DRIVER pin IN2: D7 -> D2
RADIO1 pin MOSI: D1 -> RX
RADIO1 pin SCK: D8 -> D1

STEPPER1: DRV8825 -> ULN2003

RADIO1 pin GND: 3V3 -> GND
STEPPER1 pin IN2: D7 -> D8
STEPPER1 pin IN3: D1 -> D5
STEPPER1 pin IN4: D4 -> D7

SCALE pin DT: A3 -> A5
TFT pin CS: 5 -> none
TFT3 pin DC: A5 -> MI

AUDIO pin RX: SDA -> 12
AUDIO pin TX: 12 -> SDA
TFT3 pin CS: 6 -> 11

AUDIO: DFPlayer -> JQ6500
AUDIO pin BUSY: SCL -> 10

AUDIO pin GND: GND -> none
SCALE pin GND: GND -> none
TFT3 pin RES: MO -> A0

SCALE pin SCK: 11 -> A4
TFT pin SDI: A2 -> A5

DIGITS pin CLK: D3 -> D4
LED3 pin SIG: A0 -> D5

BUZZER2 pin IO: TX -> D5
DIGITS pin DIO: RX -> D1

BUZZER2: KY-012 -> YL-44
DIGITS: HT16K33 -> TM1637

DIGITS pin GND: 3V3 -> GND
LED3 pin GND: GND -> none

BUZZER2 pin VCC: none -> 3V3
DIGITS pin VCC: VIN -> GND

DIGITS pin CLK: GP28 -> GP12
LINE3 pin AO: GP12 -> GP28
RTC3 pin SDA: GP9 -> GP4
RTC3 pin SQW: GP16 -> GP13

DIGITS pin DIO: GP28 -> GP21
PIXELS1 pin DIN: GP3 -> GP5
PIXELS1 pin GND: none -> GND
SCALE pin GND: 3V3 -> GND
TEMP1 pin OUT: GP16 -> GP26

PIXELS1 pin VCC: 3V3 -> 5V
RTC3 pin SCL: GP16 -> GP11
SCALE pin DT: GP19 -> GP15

________________________

■ WORK TO BE COMPLETED
Set down each entry above again exactly as it reads.

■ EXERCISE OUTPUT
DRIVER pin IN2: D7 -> D2
RADIO1 pin MOSI: D1 -> RX
RADIO1 pin SCK: D8 -> D1

STEPPER1: DRV8825 -> ULN2003

RADIO1 pin GND: 3V3 -> GND
STEPPER1 pin IN2: D7 -> D8
STEPPER1 pin IN3: D1 -> D5
STEPPER1 pin IN4: D4 -> D7

SCALE pin DT: A3 -> A5
TFT pin CS: 5 -> none
TFT3 pin DC: A5 -> MI

AUDIO pin RX: SDA -> 12
AUDIO pin TX: 12 -> SDA
TFT3 pin CS: 6 -> 11

AUDIO: DFPlayer -> JQ6500
AUDIO pin BUSY: SCL -> 10

AUDIO pin GND: GND -> none
SCALE pin GND: GND -> none
TFT3 pin RES: MO -> A0

SCALE pin SCK: 11 -> A4
TFT pin SDI: A2 -> A5

DIGITS pin CLK: D3 -> D4
LED3 pin SIG: A0 -> D5

BUZZER2 pin IO: TX -> D5
DIGITS pin DIO: RX -> D1

BUZZER2: KY-012 -> YL-44
DIGITS: HT16K33 -> TM1637

DIGITS pin GND: 3V3 -> GND
LED3 pin GND: GND -> none

BUZZER2 pin VCC: none -> 3V3
DIGITS pin VCC: VIN -> GND

DIGITS pin CLK: GP28 -> GP12
LINE3 pin AO: GP12 -> GP28
RTC3 pin SDA: GP9 -> GP4
RTC3 pin SQW: GP16 -> GP13

DIGITS pin DIO: GP28 -> GP21
PIXELS1 pin DIN: GP3 -> GP5
PIXELS1 pin GND: none -> GND
SCALE pin GND: 3V3 -> GND
TEMP1 pin OUT: GP16 -> GP26

PIXELS1 pin VCC: 3V3 -> 5V
RTC3 pin SCL: GP16 -> GP11
SCALE pin DT: GP19 -> GP15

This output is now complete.